EXERCISE DIRECTIONS:
Gather all lines in the data that hold the string "brown".

Coordinate-based object records
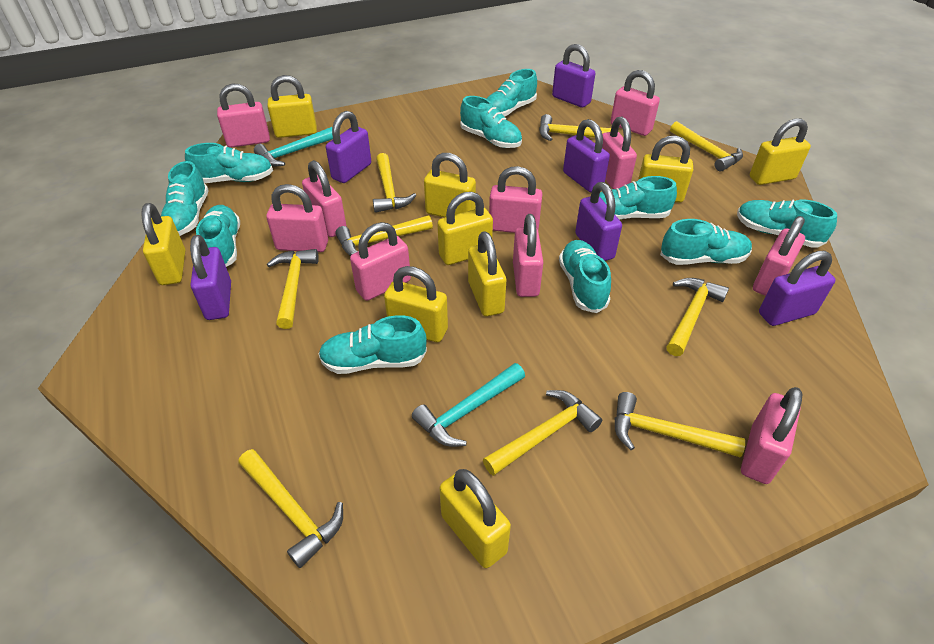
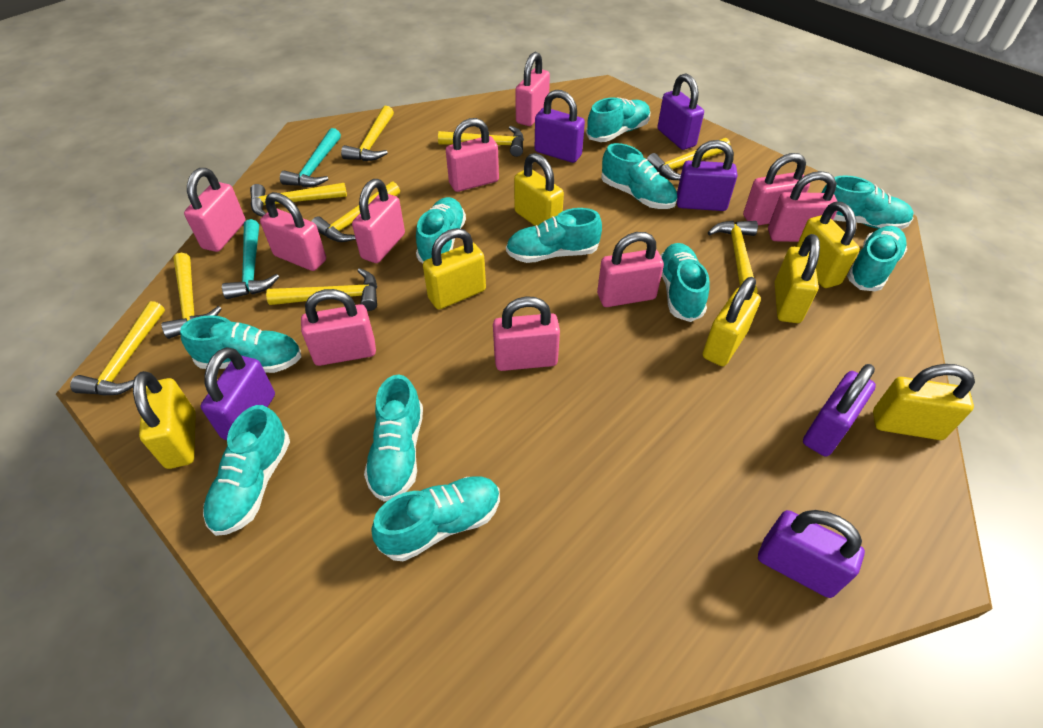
turquoise shoe: 10 -> 11
yellow padlock: 9 -> 7

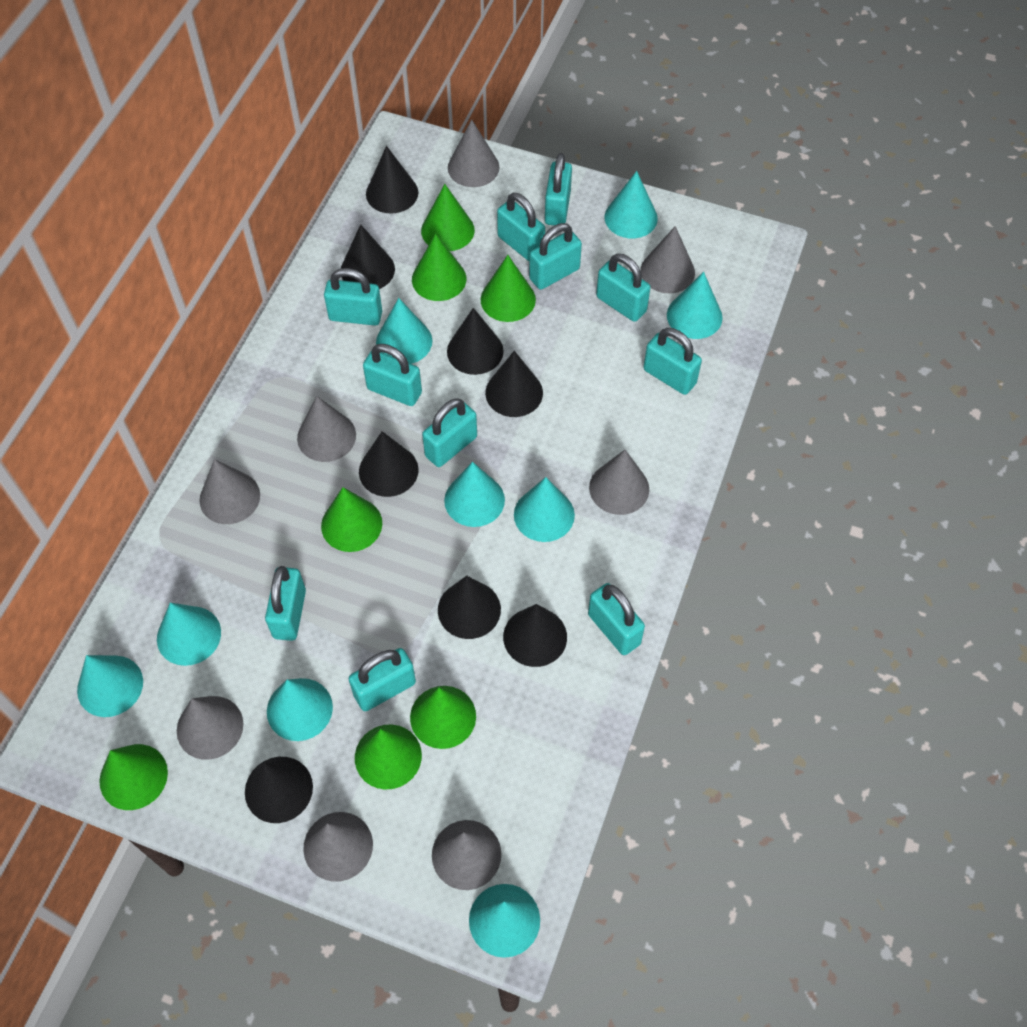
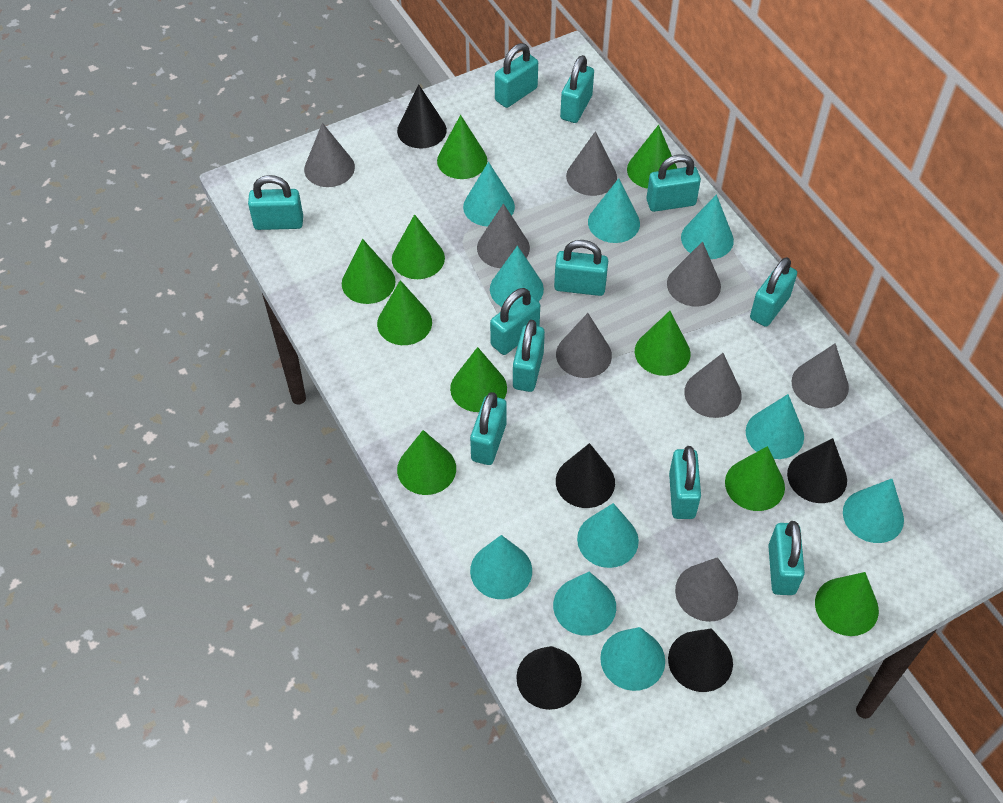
black cone: 8 -> 5
green cone: 7 -> 10
turquoise cone: 9 -> 10

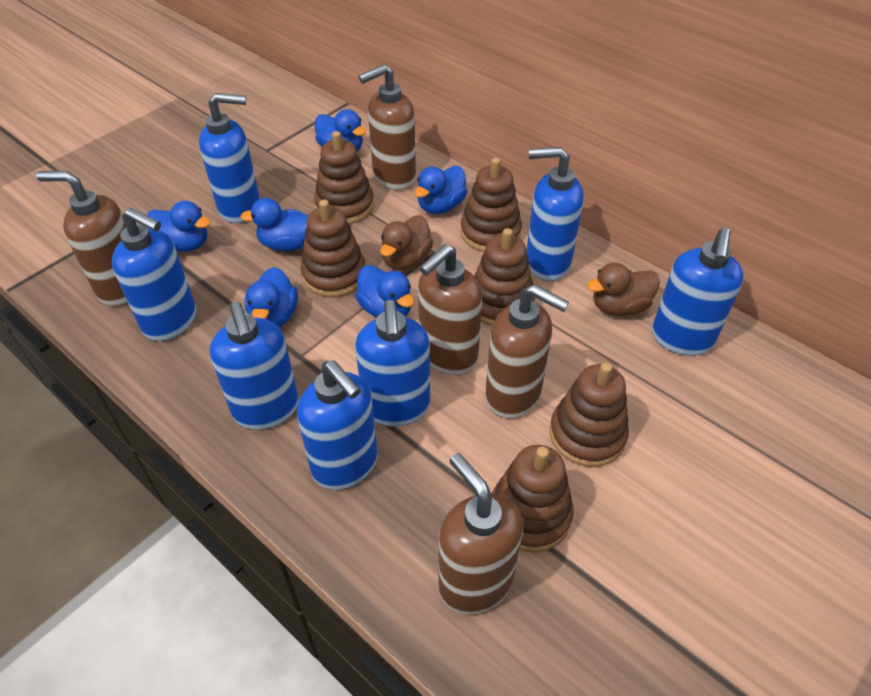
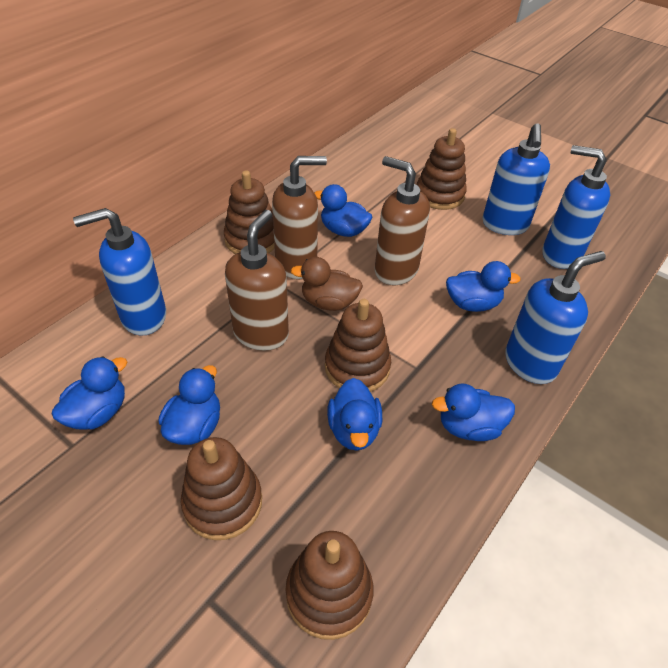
blue soap dispenser: 7 -> 4
brown duck: 2 -> 1
brown soap dispenser: 5 -> 3
brown stacking toy: 6 -> 5

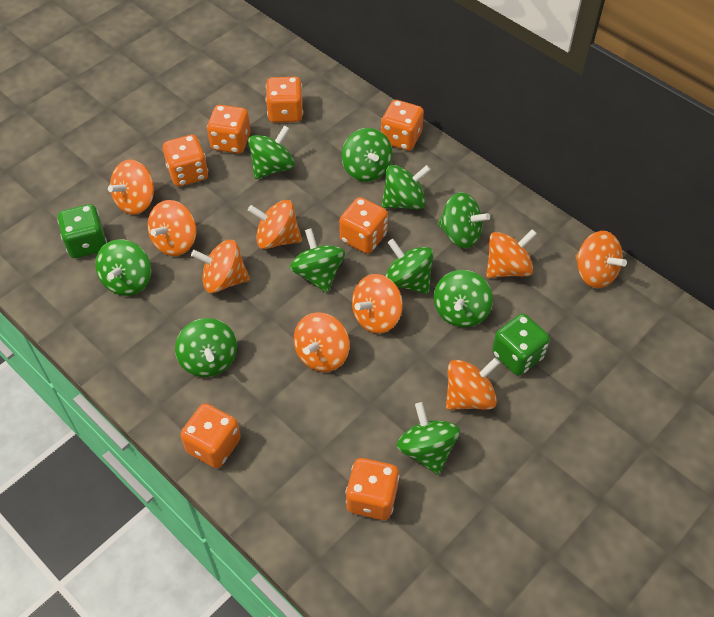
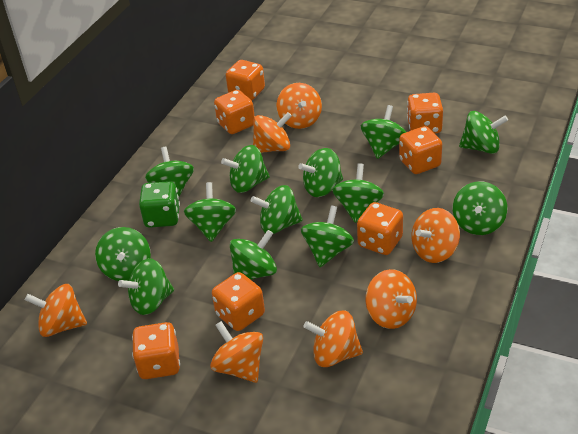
green dice: 2 -> 1
green spinning top: 10 -> 13
orange spinning top: 9 -> 7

TASK ANSWER:
brown duck: 2 -> 1
brown soap dispenser: 5 -> 3
brown stacking toy: 6 -> 5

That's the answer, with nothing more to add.